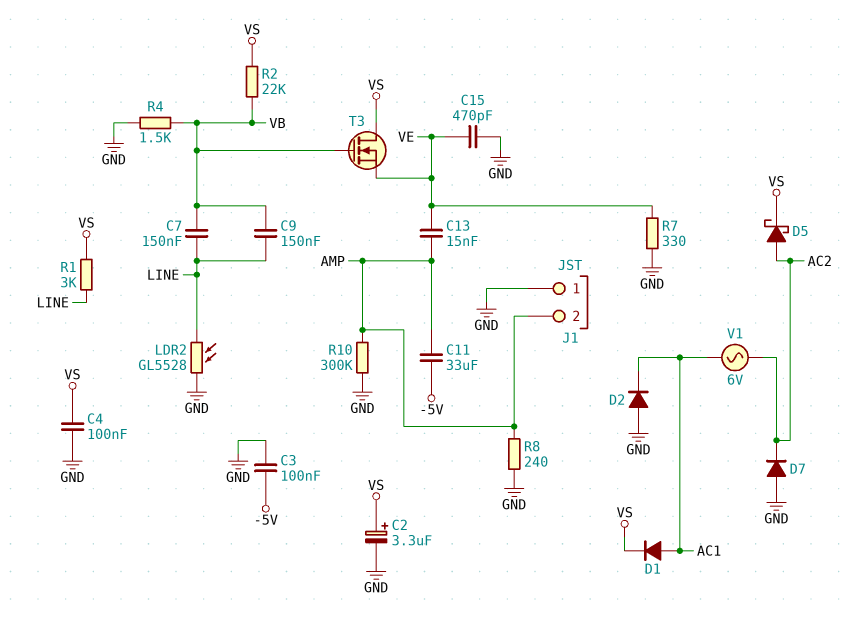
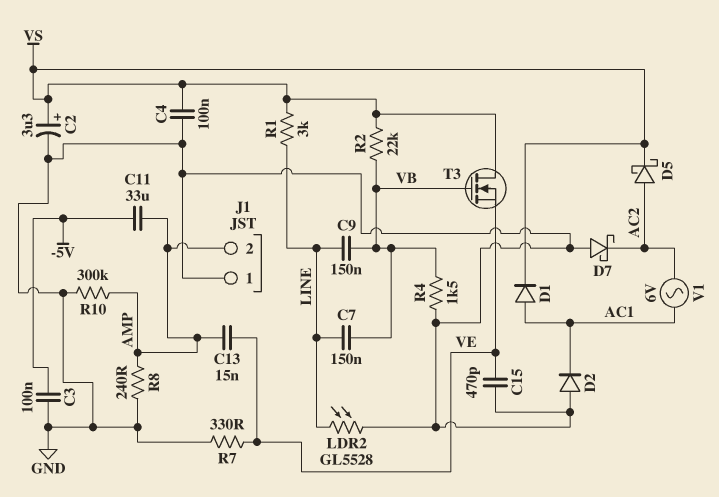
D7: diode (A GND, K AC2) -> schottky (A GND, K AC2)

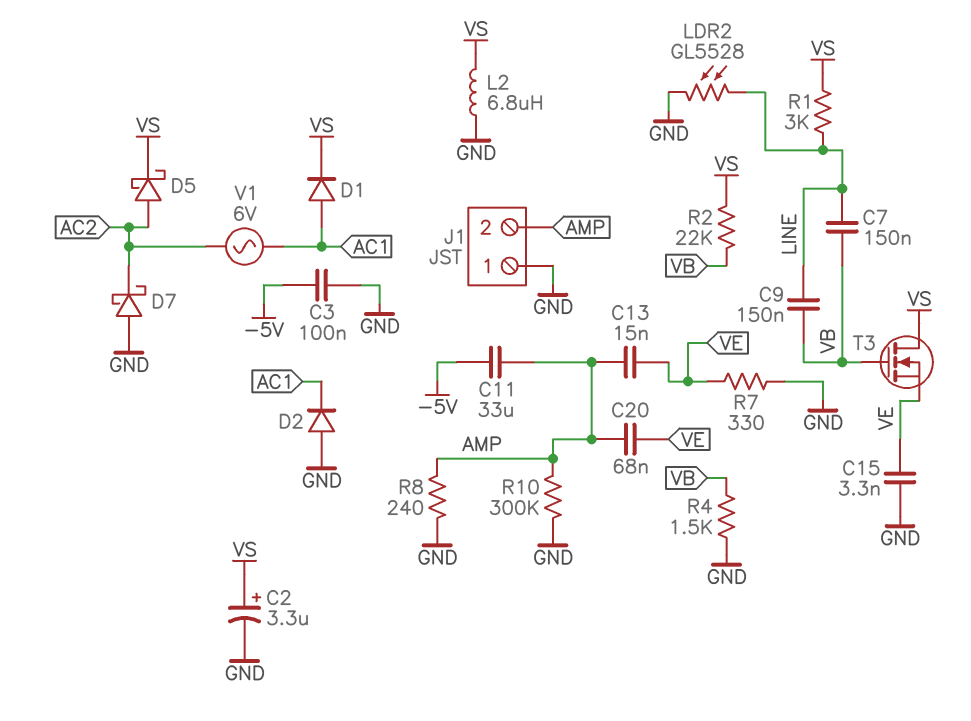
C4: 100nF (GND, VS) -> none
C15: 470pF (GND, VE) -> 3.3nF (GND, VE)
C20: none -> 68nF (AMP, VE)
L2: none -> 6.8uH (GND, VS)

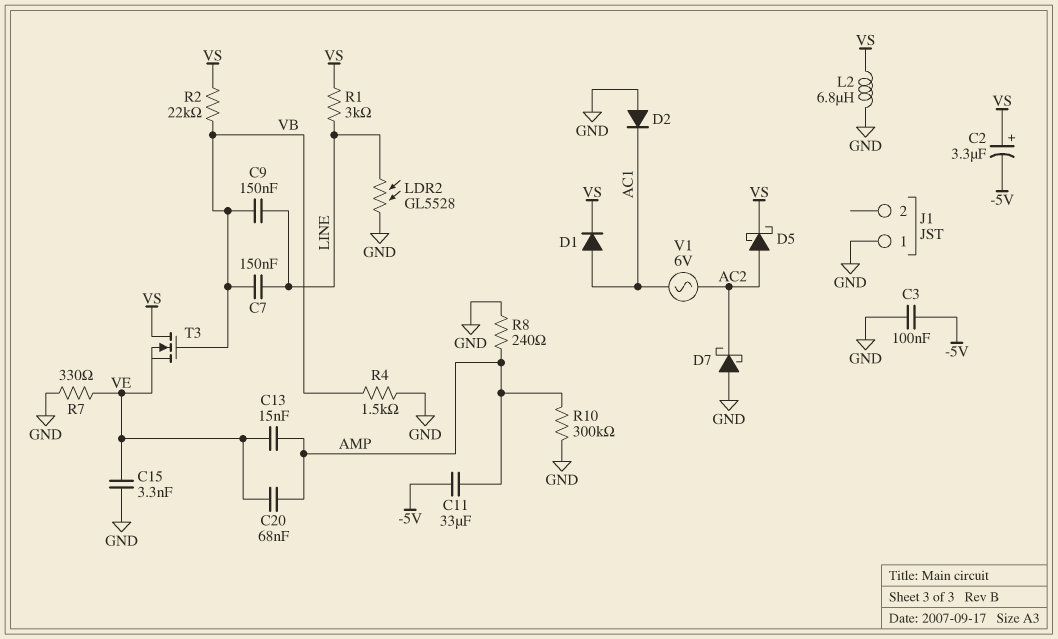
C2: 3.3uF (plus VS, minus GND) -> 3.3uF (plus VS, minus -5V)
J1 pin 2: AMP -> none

◆ ◆ ◆ ◆

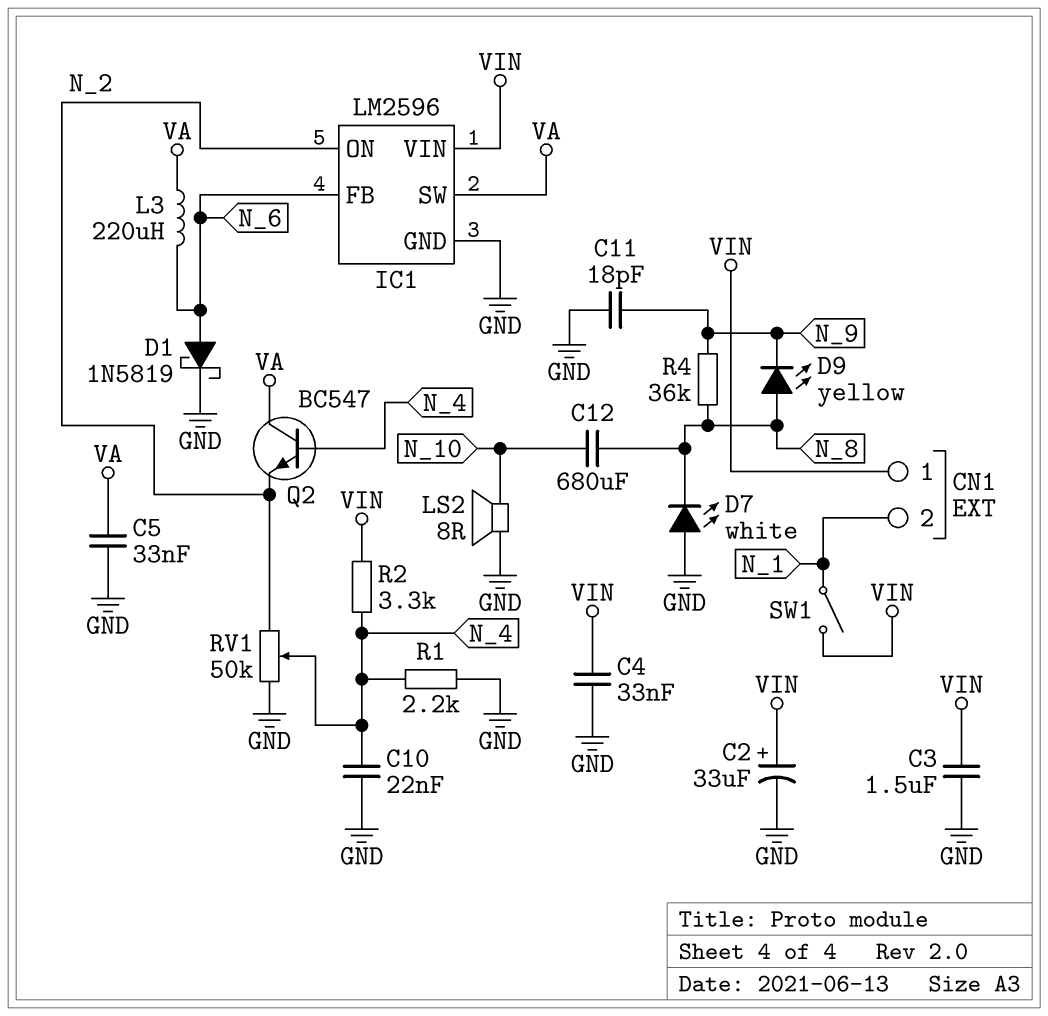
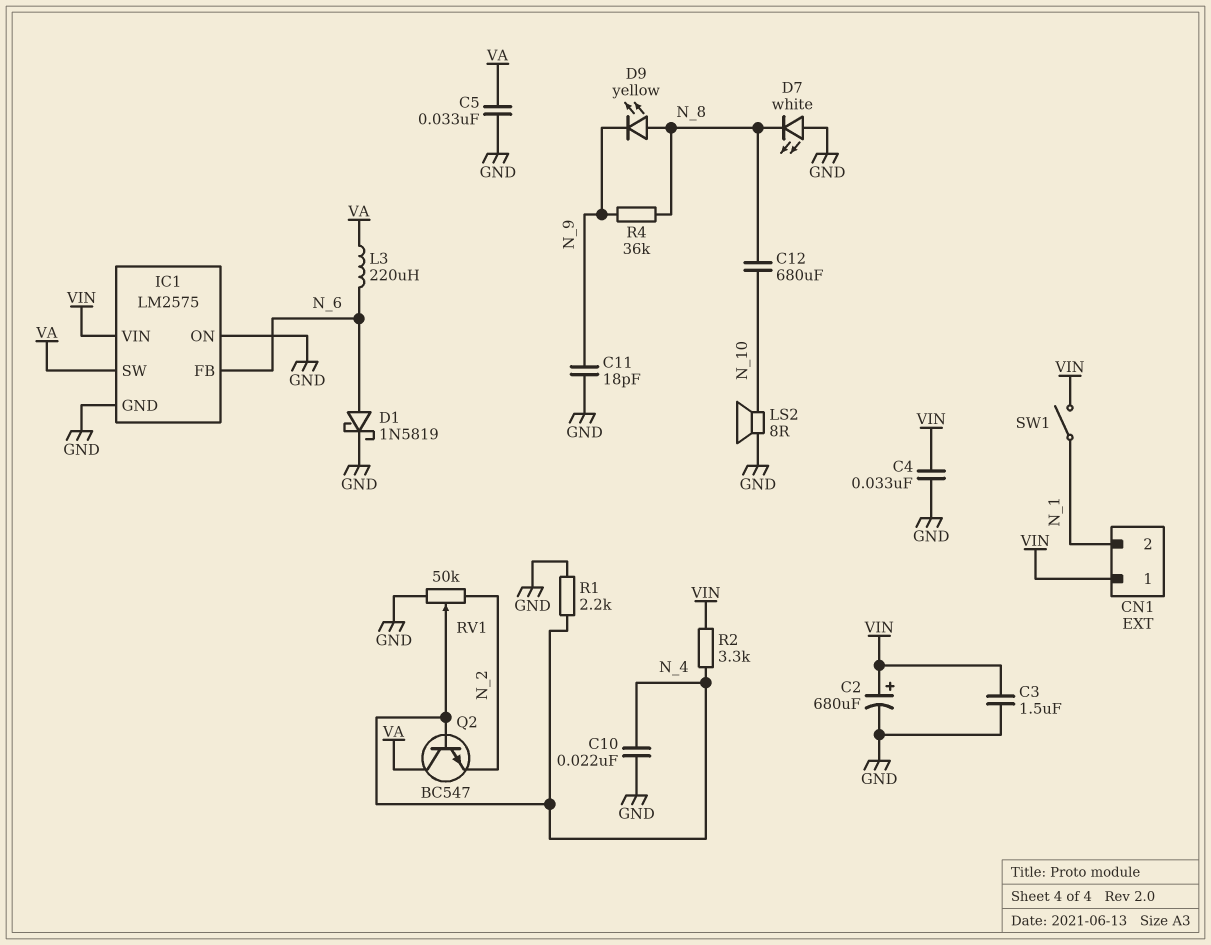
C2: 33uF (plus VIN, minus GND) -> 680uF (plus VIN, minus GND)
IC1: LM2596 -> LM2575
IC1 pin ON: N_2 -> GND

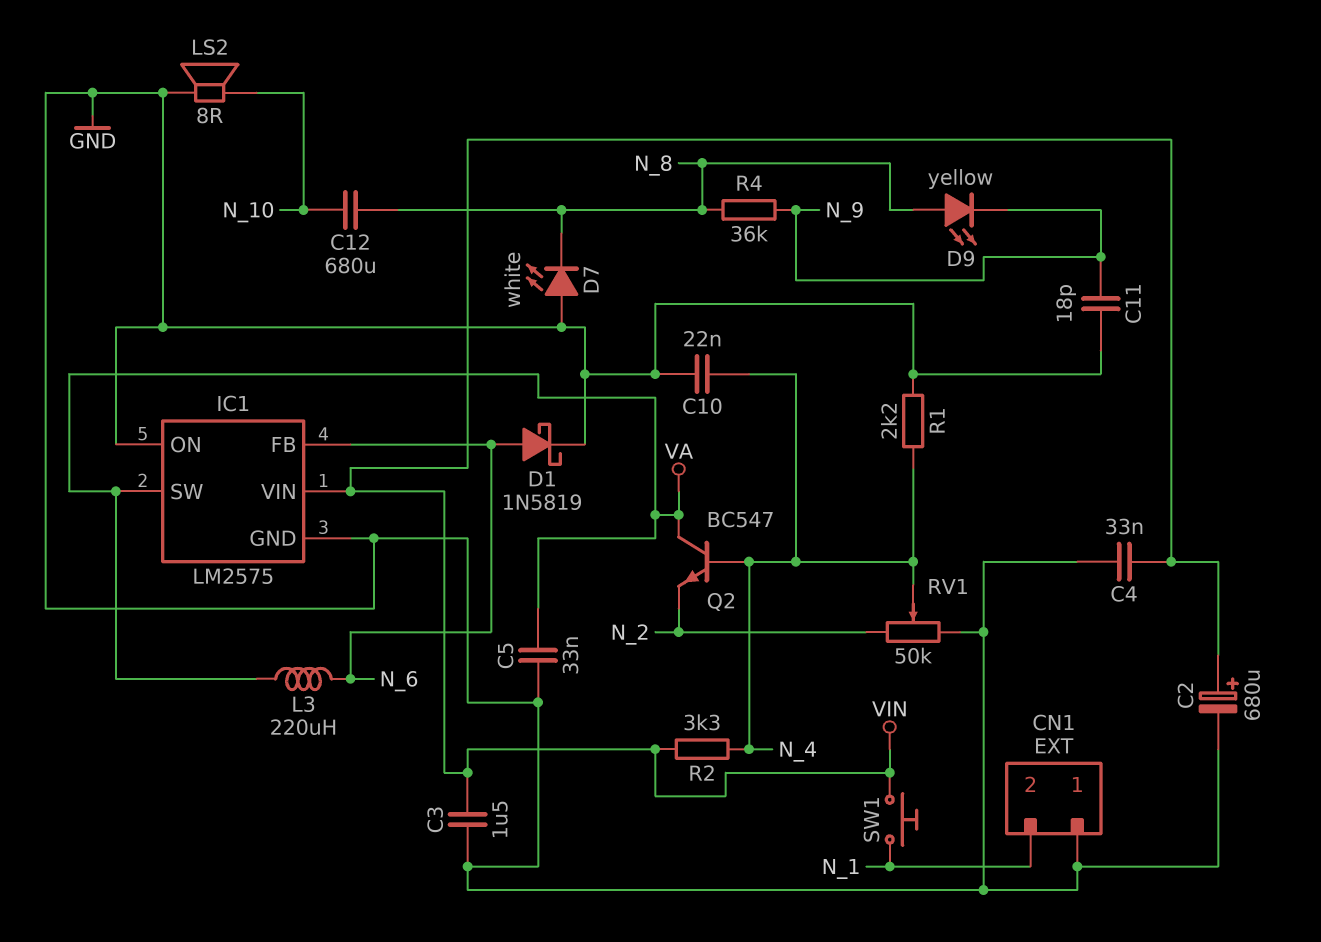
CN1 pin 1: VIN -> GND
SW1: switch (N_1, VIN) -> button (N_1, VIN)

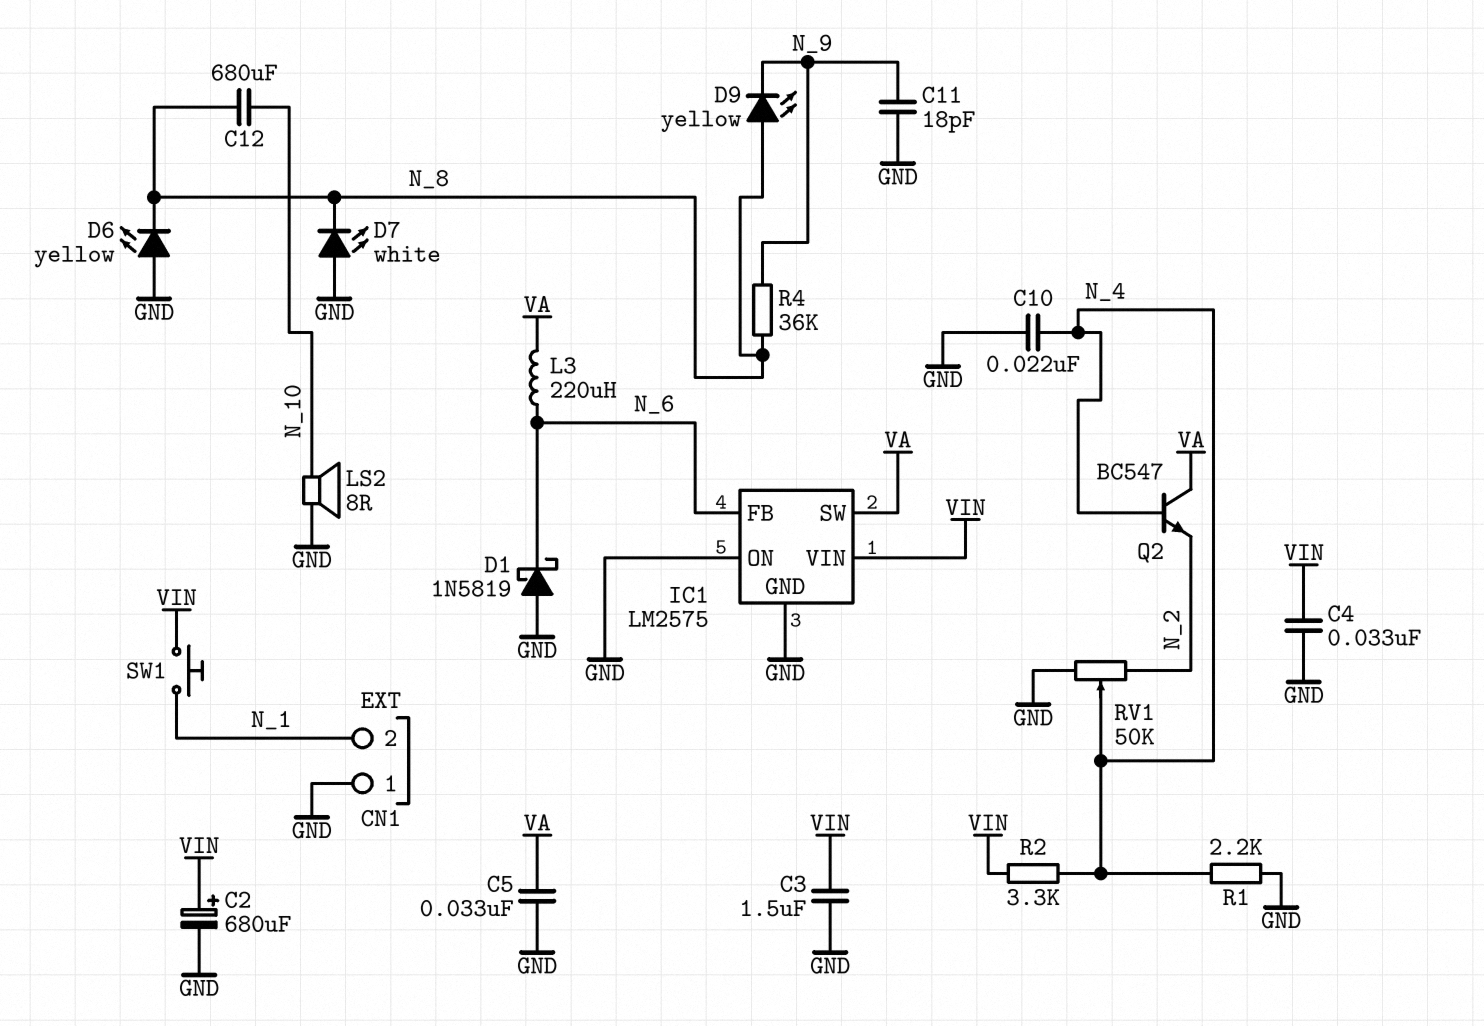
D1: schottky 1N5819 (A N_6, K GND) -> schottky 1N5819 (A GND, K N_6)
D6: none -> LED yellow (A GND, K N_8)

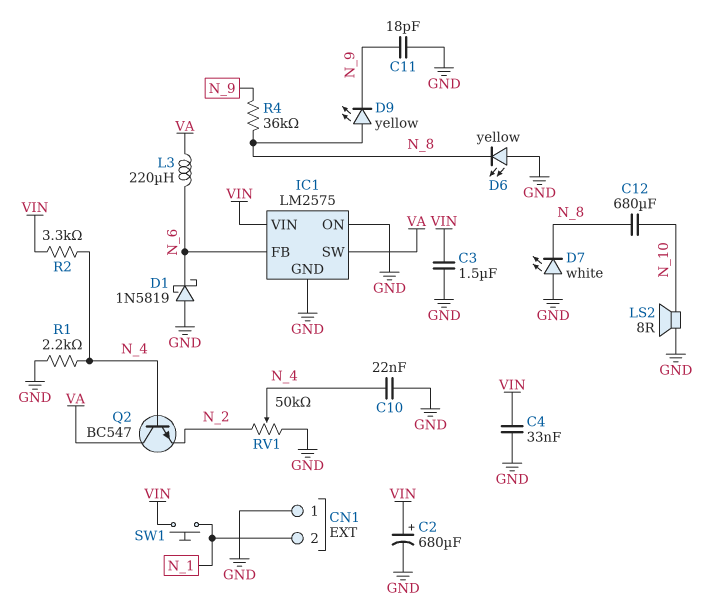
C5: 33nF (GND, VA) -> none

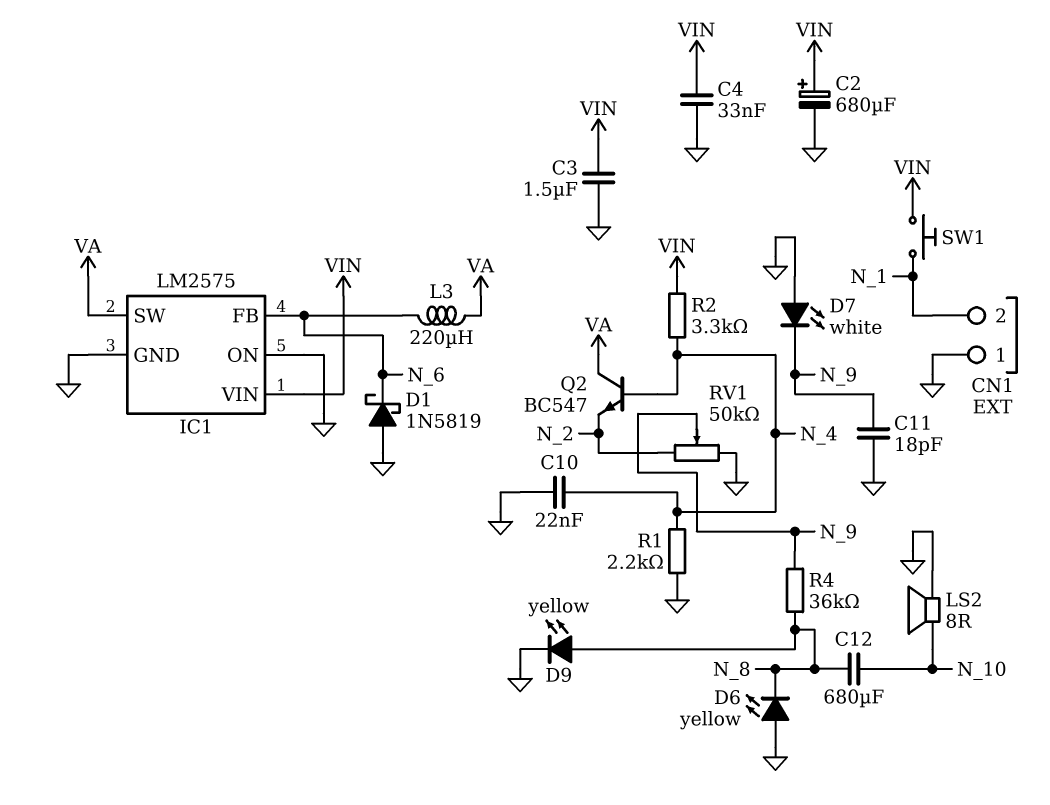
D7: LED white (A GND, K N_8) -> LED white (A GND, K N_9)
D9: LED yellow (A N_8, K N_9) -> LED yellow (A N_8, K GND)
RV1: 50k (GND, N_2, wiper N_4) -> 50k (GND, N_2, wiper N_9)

◆ ◆ ◆ ◆

- _The problem_: Leaving out the pictures, please output the lines in the entries above from the one with "C5: 33nF (GND, VA) -> none" through the one with "RV1: 50k (GND, N_2, wiper", exactly as they are.

- _Response to this task_:
C5: 33nF (GND, VA) -> none

D7: LED white (A GND, K N_8) -> LED white (A GND, K N_9)
D9: LED yellow (A N_8, K N_9) -> LED yellow (A N_8, K GND)
RV1: 50k (GND, N_2, wiper N_4) -> 50k (GND, N_2, wiper N_9)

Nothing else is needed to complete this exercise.